BEGIN RECORDS SHOWN
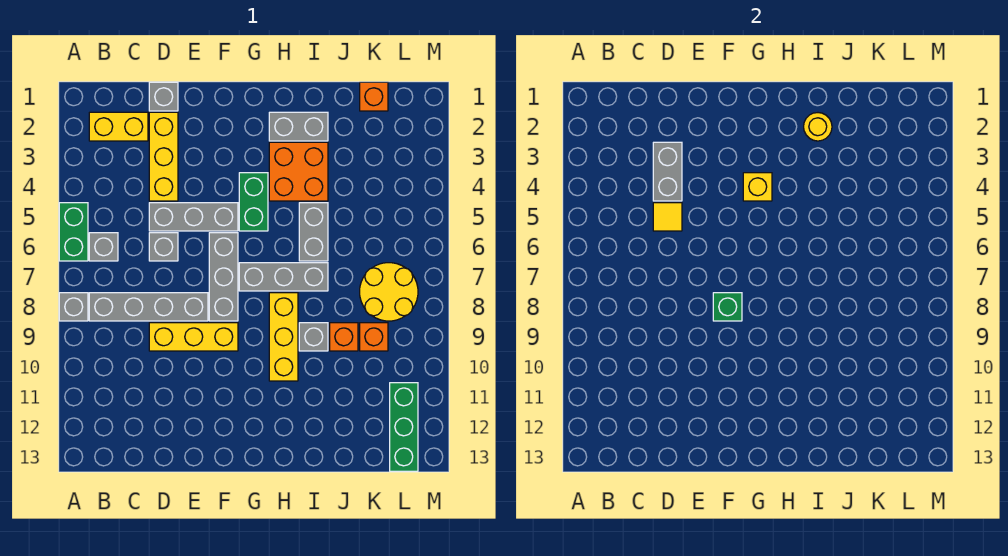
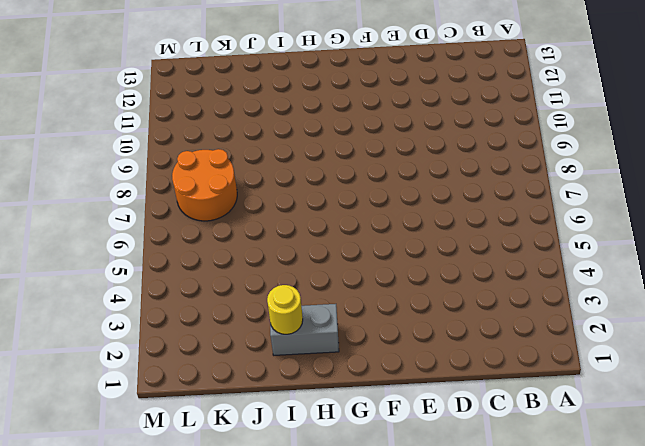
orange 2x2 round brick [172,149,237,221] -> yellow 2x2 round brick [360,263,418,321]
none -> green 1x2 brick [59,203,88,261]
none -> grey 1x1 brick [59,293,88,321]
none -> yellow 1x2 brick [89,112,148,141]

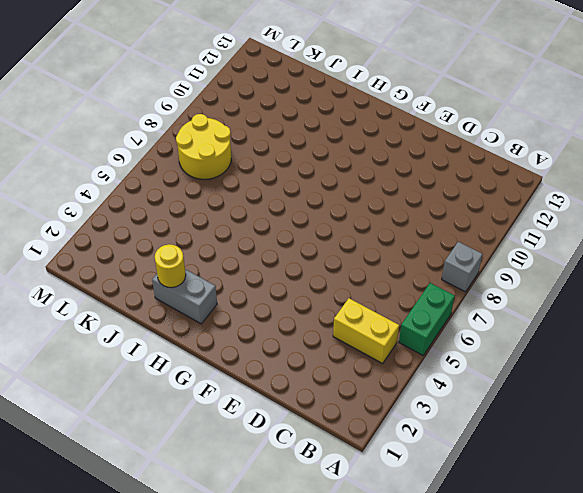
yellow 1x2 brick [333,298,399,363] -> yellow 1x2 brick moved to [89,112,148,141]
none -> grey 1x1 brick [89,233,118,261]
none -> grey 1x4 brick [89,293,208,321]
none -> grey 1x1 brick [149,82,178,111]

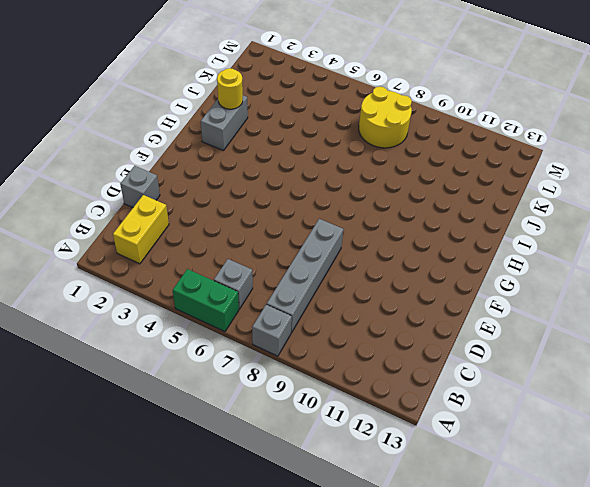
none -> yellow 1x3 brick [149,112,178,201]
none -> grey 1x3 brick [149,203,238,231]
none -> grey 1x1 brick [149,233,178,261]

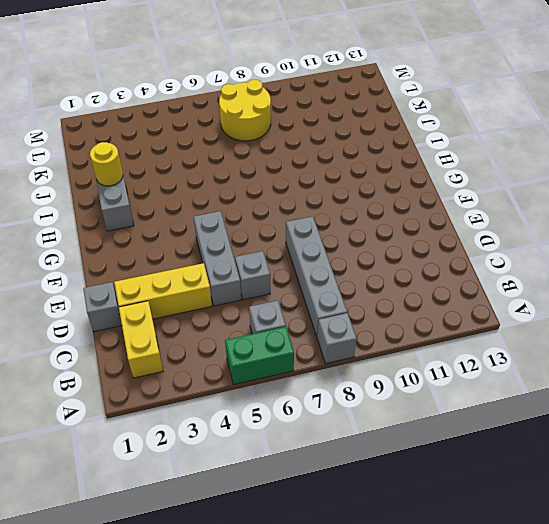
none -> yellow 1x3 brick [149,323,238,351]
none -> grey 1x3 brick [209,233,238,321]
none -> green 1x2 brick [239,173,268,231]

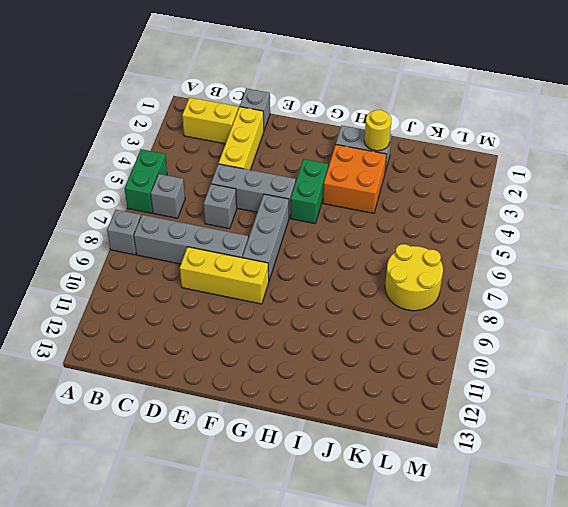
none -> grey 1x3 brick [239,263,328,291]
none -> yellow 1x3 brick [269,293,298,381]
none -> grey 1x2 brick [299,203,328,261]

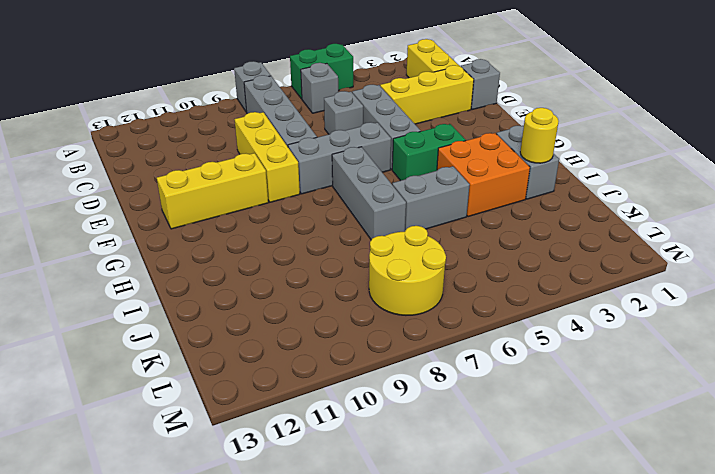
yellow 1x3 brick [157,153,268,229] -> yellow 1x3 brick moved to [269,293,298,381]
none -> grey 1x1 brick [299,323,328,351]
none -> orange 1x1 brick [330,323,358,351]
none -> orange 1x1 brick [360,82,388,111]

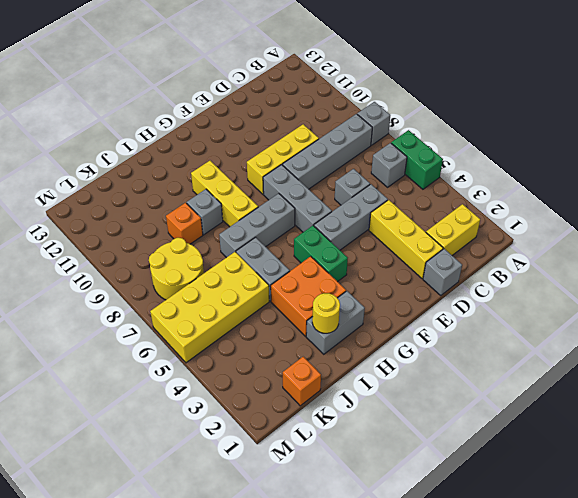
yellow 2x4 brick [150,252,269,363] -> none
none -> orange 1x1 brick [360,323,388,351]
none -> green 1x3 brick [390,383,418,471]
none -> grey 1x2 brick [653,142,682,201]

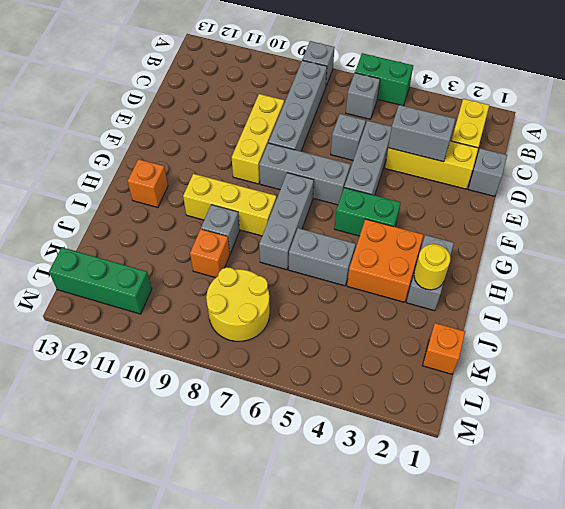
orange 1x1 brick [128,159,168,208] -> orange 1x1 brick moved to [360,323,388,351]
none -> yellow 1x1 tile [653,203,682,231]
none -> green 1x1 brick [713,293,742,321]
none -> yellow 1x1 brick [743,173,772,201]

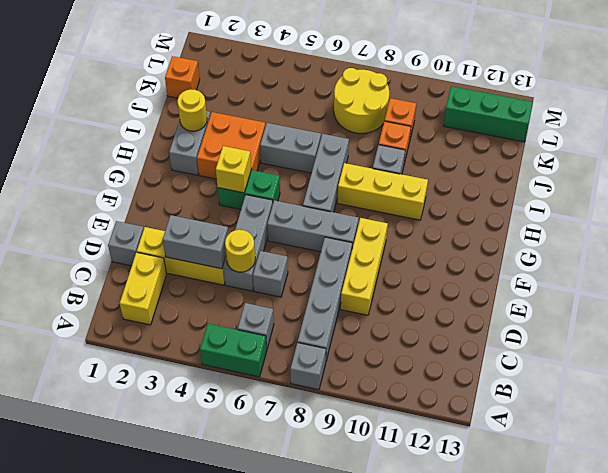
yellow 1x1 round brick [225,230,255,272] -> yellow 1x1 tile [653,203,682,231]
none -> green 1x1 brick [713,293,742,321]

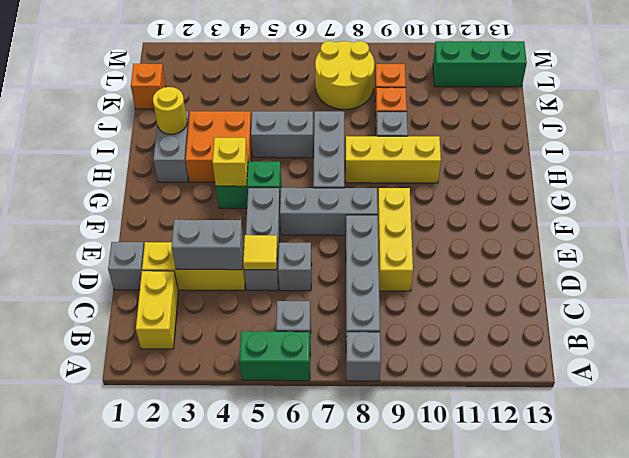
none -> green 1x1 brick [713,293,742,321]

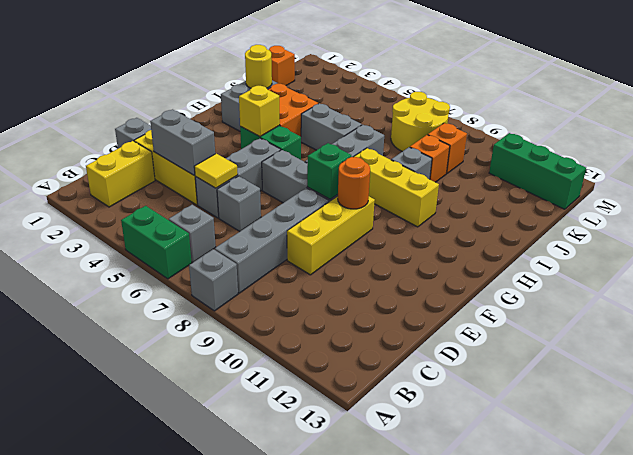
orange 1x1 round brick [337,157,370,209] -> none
END RECORDS SHOWN
BEGIN RECORDS SHOWN
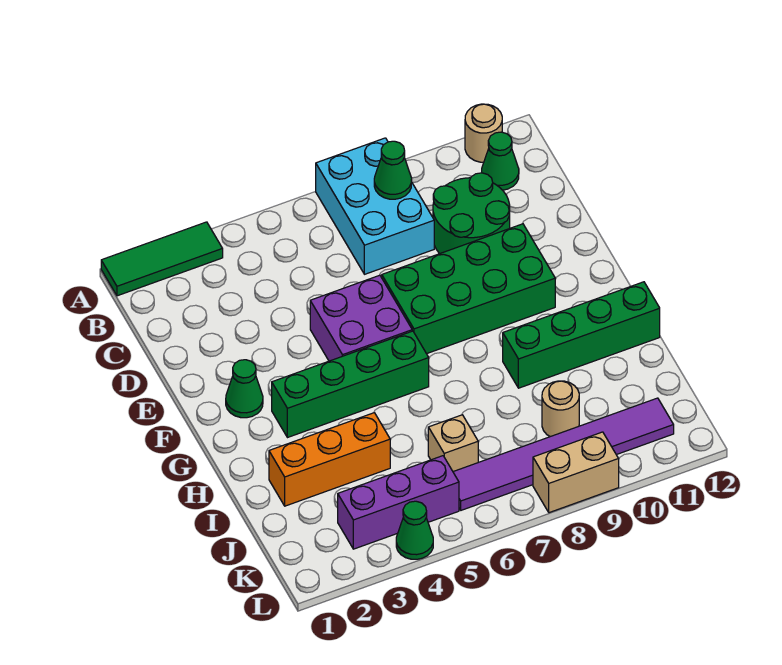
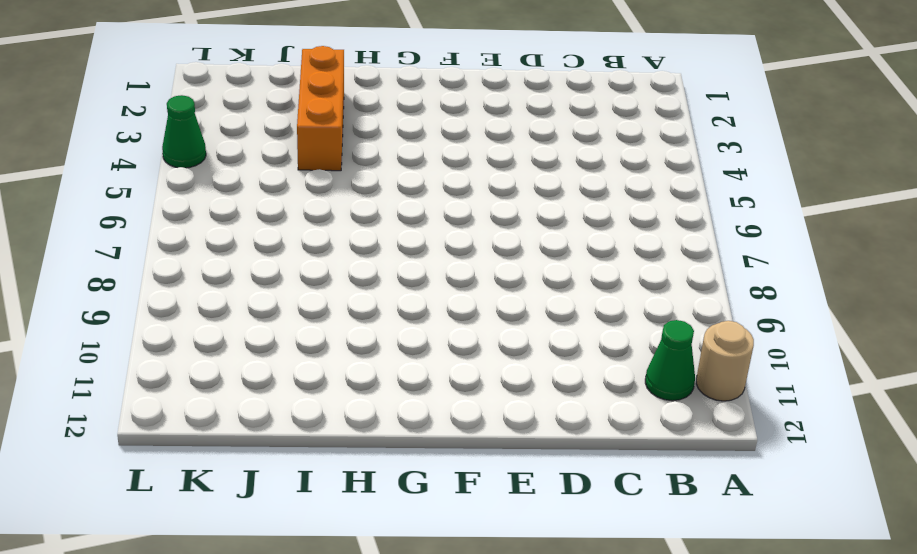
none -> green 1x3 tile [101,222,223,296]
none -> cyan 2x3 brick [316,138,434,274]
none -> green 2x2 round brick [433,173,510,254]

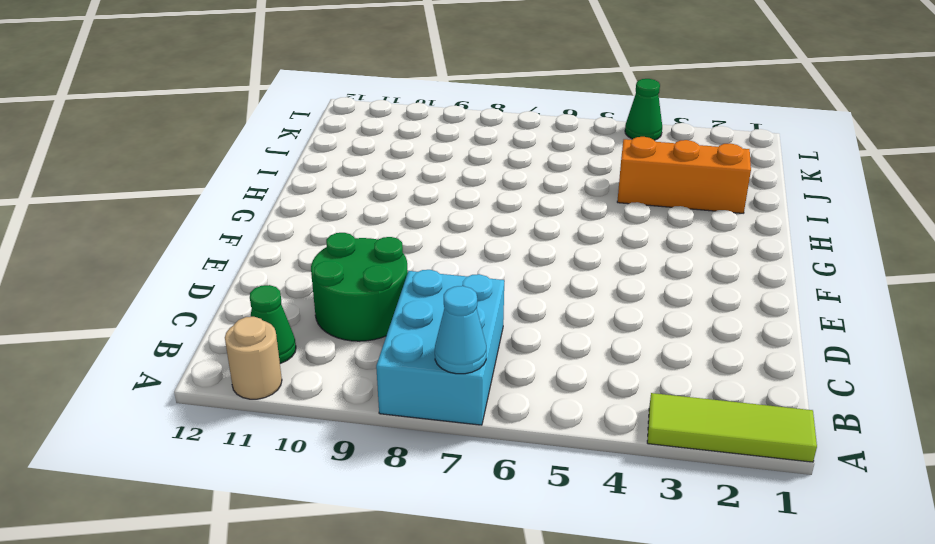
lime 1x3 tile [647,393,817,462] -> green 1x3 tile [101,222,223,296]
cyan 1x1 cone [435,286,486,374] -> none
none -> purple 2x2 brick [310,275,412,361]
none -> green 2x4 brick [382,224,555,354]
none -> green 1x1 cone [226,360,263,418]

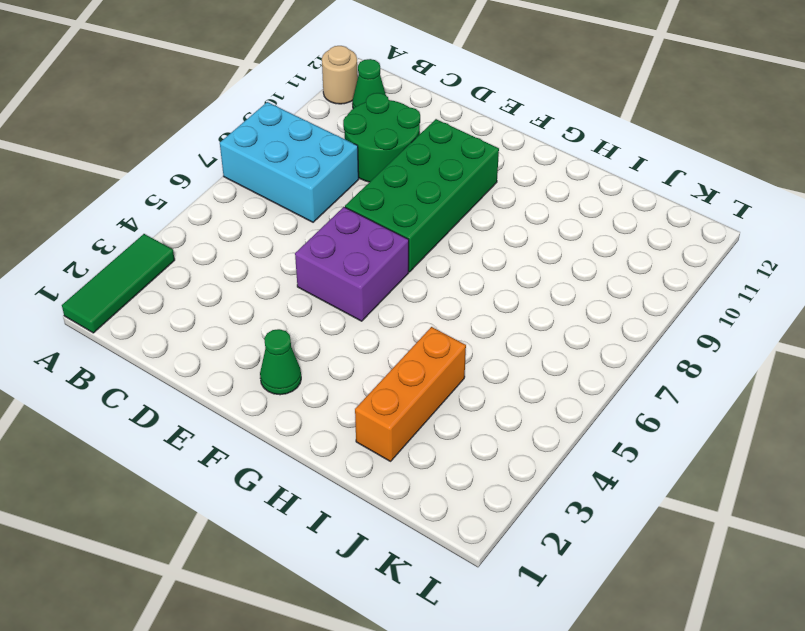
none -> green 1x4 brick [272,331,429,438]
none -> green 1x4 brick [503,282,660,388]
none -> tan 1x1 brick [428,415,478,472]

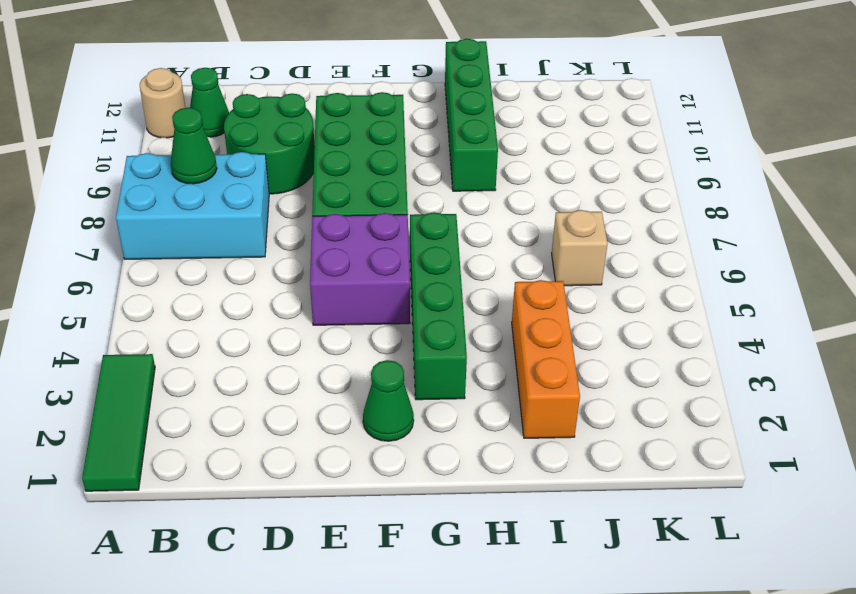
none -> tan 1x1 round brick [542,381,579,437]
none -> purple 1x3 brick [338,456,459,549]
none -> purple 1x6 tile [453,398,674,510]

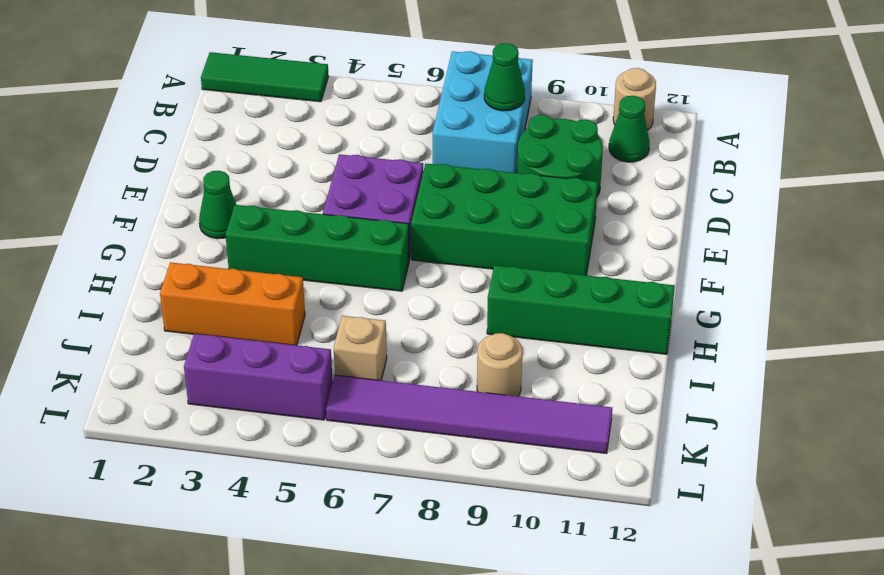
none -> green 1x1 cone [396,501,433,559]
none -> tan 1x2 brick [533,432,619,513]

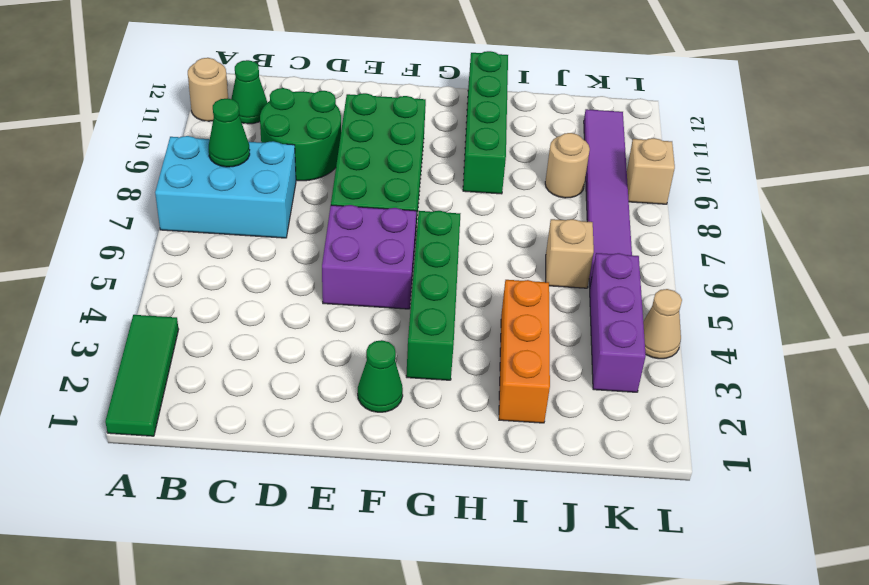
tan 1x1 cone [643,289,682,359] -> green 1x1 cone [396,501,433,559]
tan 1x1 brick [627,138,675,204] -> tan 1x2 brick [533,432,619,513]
END RECORDS SHOWN
In the listing above, find the line containing "none -> yellow 1x2 brick [89,112,148,141]" and the line containing "none -> yellow 1x3 brick [149,112,178,201]". Reproduce those lines and all between them exactly, with no pictures and nothing more.

none -> yellow 1x2 brick [89,112,148,141]

yellow 1x2 brick [333,298,399,363] -> yellow 1x2 brick moved to [89,112,148,141]
none -> grey 1x1 brick [89,233,118,261]
none -> grey 1x4 brick [89,293,208,321]
none -> grey 1x1 brick [149,82,178,111]

none -> yellow 1x3 brick [149,112,178,201]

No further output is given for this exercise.